Dataset excerpts
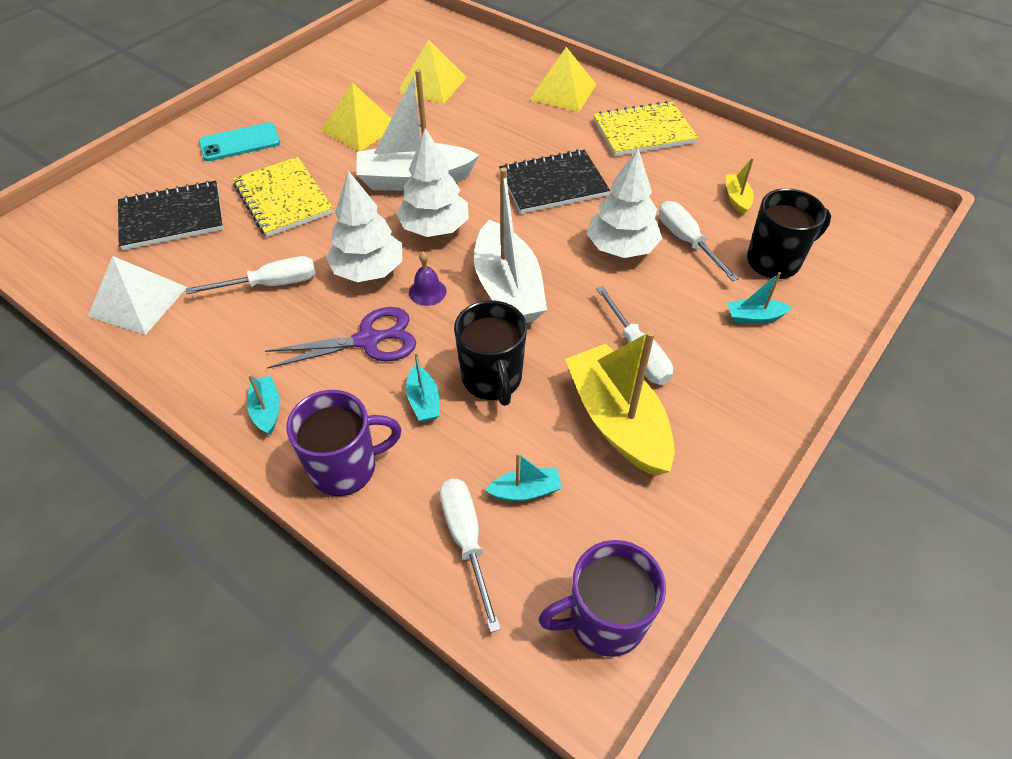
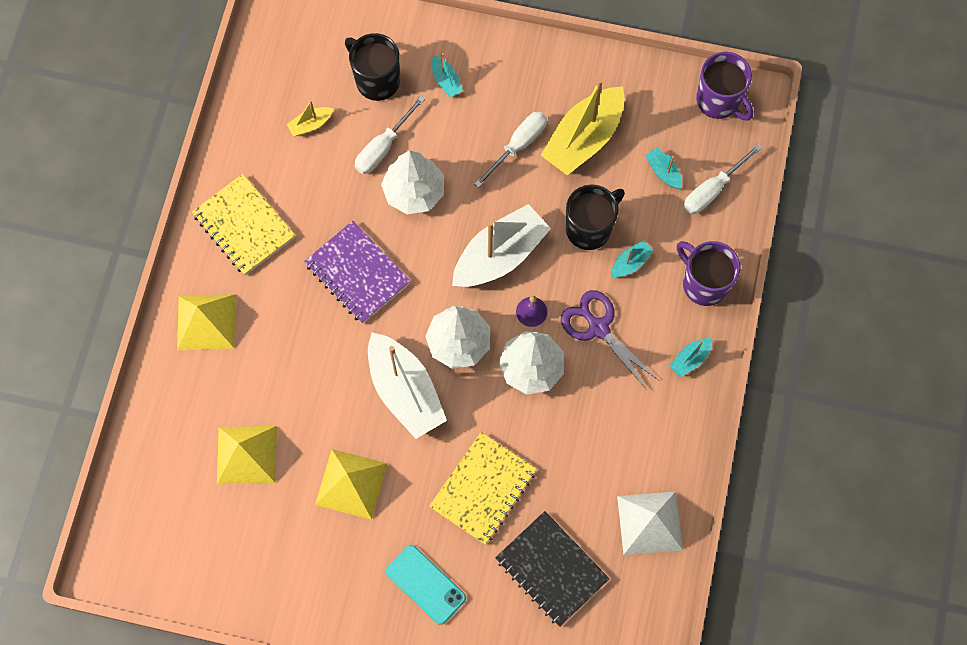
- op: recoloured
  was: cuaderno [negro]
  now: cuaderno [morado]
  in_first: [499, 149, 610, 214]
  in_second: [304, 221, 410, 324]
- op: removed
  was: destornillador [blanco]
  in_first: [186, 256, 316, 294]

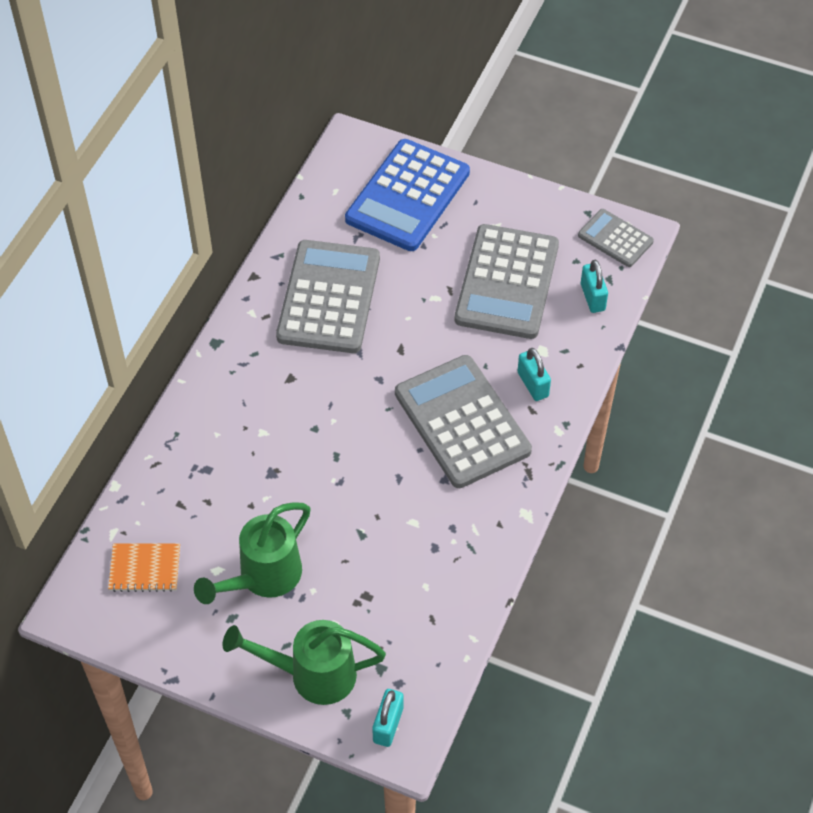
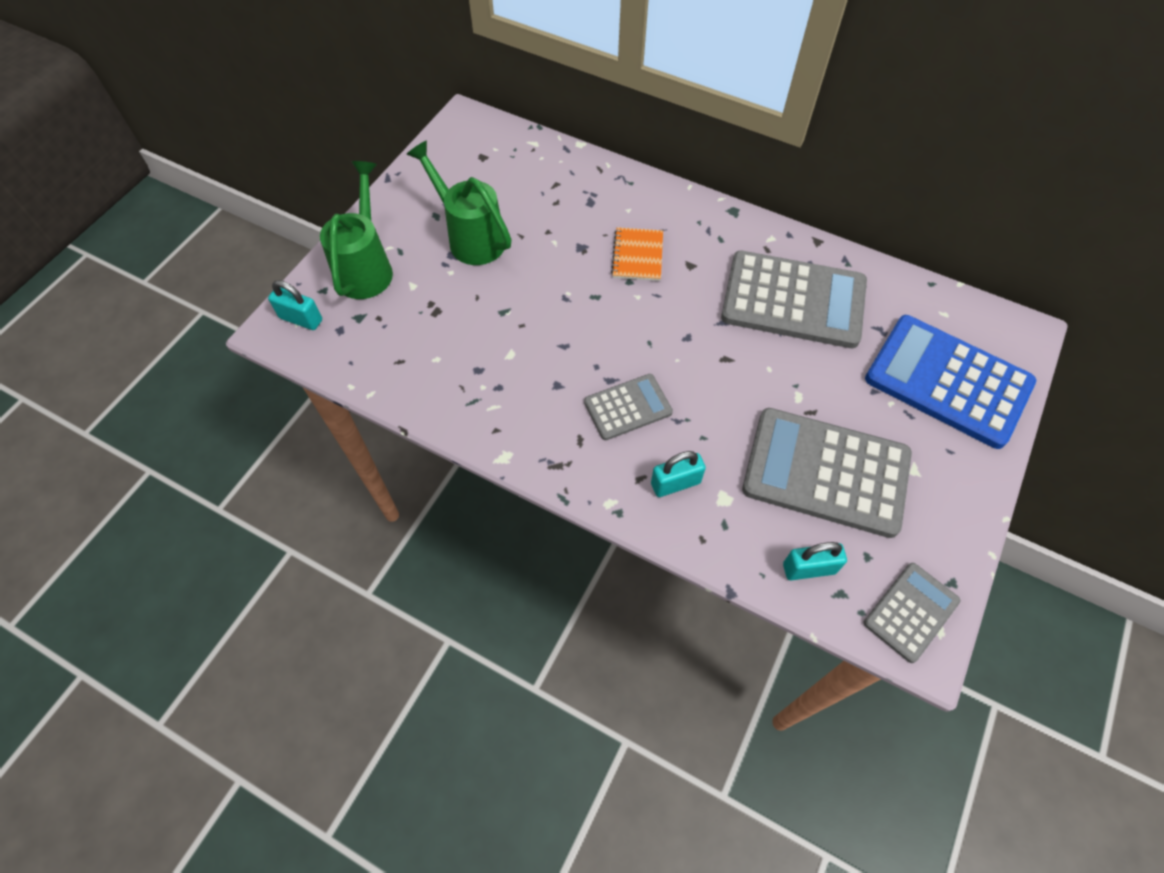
- op: resized
  was: calculadora [gris]
  in_first: [395, 355, 532, 488]
  in_second: [584, 374, 673, 440]
  ratio: 0.53
- op: moved
  was: cuaderno [naranja]
  in_first: [108, 544, 180, 592]
  in_second: [611, 227, 663, 281]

Task goal
Give the listing above again word for word, without its pictures.

Answer
- op: recoloured
  was: cuaderno [negro]
  now: cuaderno [morado]
  in_first: [499, 149, 610, 214]
  in_second: [304, 221, 410, 324]
- op: removed
  was: destornillador [blanco]
  in_first: [186, 256, 316, 294]

- op: resized
  was: calculadora [gris]
  in_first: [395, 355, 532, 488]
  in_second: [584, 374, 673, 440]
  ratio: 0.53
- op: moved
  was: cuaderno [naranja]
  in_first: [108, 544, 180, 592]
  in_second: [611, 227, 663, 281]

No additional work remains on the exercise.